[[ Source data open ]]

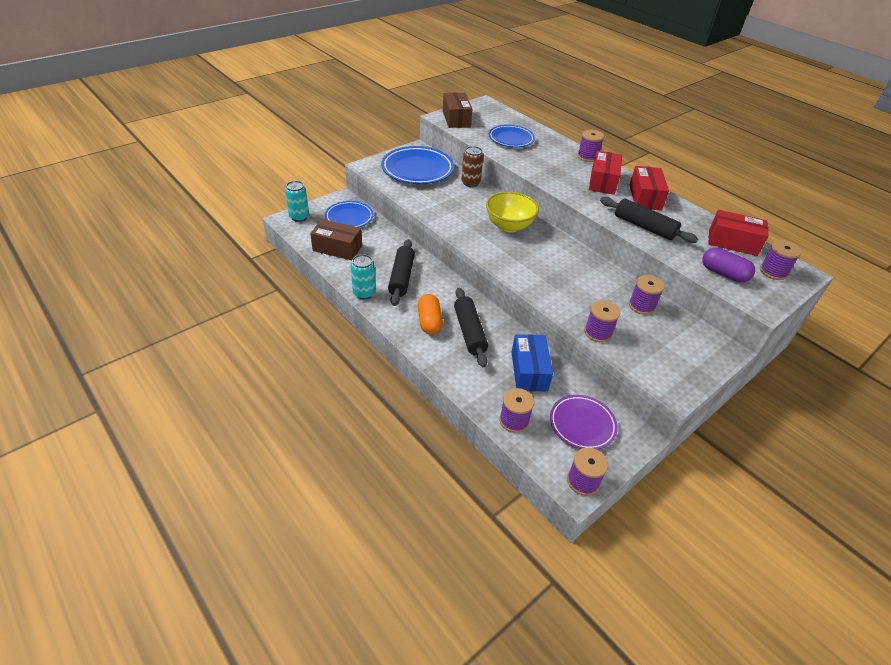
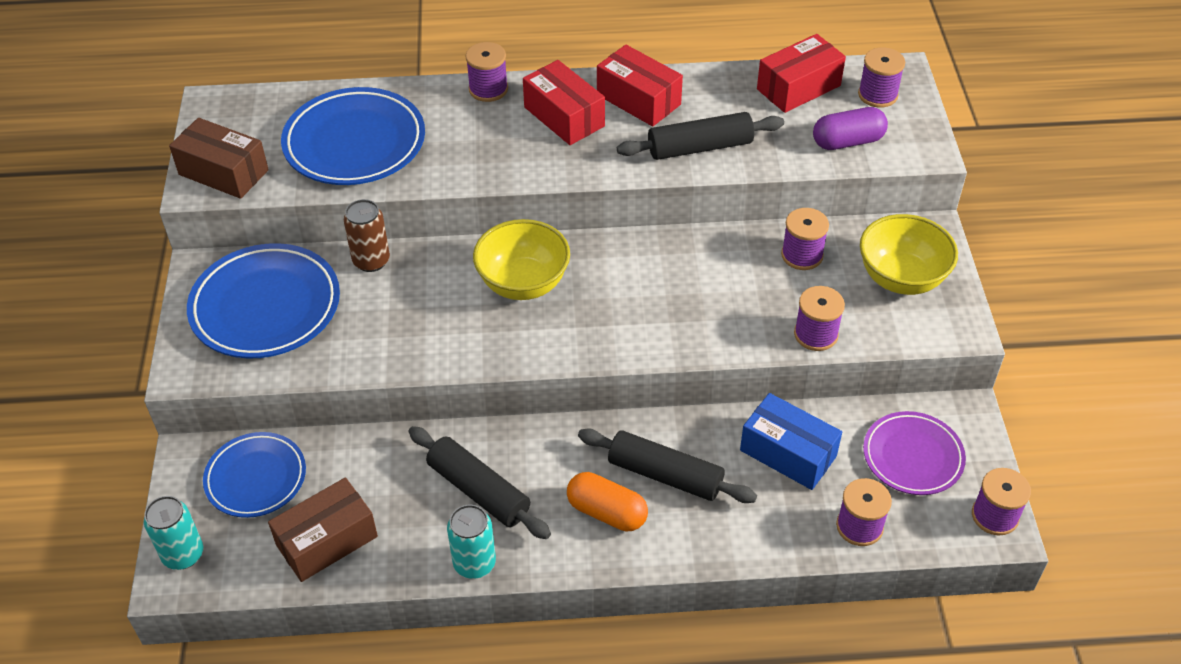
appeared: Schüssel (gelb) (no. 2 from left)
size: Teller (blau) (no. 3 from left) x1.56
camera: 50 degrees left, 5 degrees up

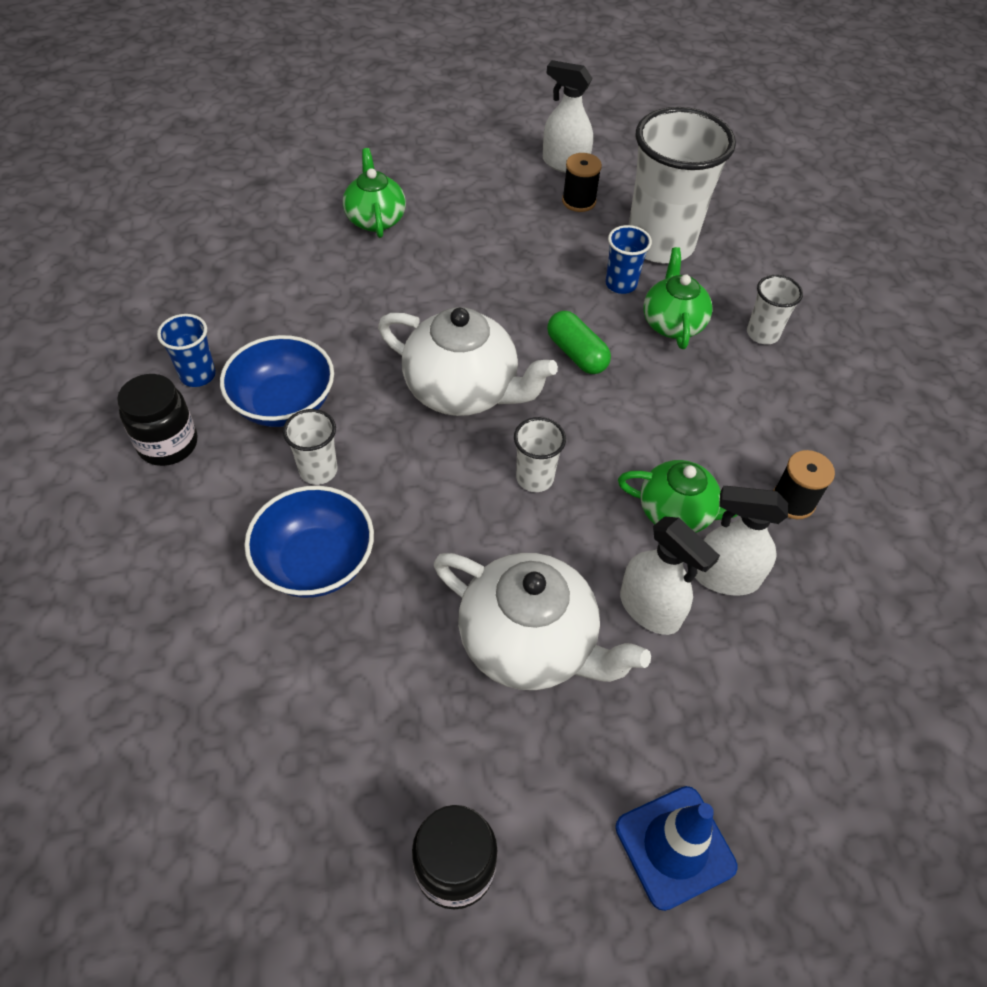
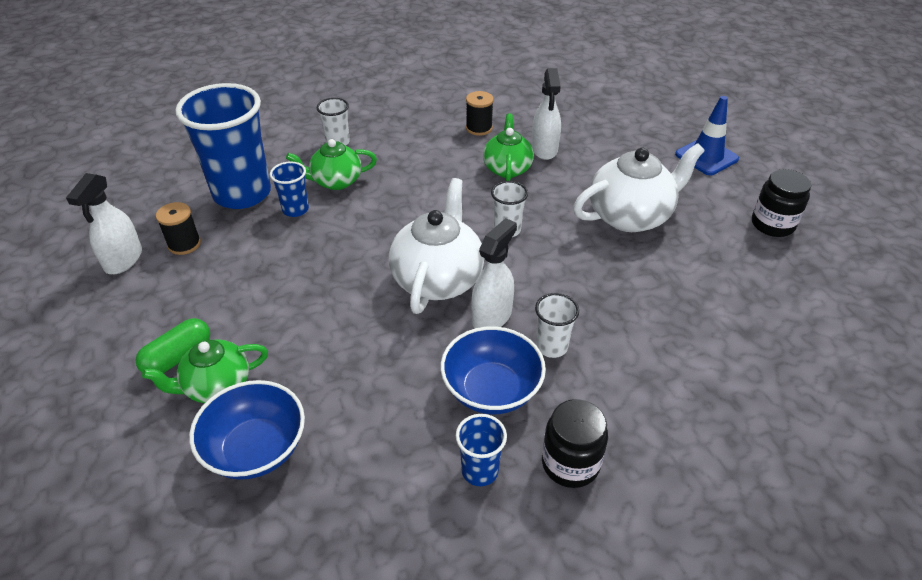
relocated: Schüssel (blau) (no. 2 from left in the first image) to Schüssel (blau) (no. 1 from left); Kapsel (grün); Sprühflasche (weiß) (no. 2 from left)
colour: Becher (weiß) (no. 3 from left) to Becher (blau) (no. 1 from left)
spun: Teekanne (weiß) (no. 2 from left) 45 degrees clockwise
camera: 100 degrees left, 10 degrees down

[[ Source data closed ]]

§ **Exercise directions**: Return every record exactly, without the pictures.

§ **Task answer**:
appeared: Schüssel (gelb) (no. 2 from left)
size: Teller (blau) (no. 3 from left) x1.56
camera: 50 degrees left, 5 degrees up

relocated: Schüssel (blau) (no. 2 from left in the first image) to Schüssel (blau) (no. 1 from left); Kapsel (grün); Sprühflasche (weiß) (no. 2 from left)
colour: Becher (weiß) (no. 3 from left) to Becher (blau) (no. 1 from left)
spun: Teekanne (weiß) (no. 2 from left) 45 degrees clockwise
camera: 100 degrees left, 10 degrees down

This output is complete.